» **WORK TO BE COMPLETED**
An exact retyping of every record is required.

(Data items)
● ● ●
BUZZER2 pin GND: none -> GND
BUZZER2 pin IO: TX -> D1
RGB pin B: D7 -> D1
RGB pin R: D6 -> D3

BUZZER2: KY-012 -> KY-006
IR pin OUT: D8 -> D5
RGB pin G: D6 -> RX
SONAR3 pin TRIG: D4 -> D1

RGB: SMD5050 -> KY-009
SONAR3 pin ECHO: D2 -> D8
● ● ●
» **RESULT OF THE TASK**
BUZZER2 pin GND: none -> GND
BUZZER2 pin IO: TX -> D1
RGB pin B: D7 -> D1
RGB pin R: D6 -> D3

BUZZER2: KY-012 -> KY-006
IR pin OUT: D8 -> D5
RGB pin G: D6 -> RX
SONAR3 pin TRIG: D4 -> D1

RGB: SMD5050 -> KY-009
SONAR3 pin ECHO: D2 -> D8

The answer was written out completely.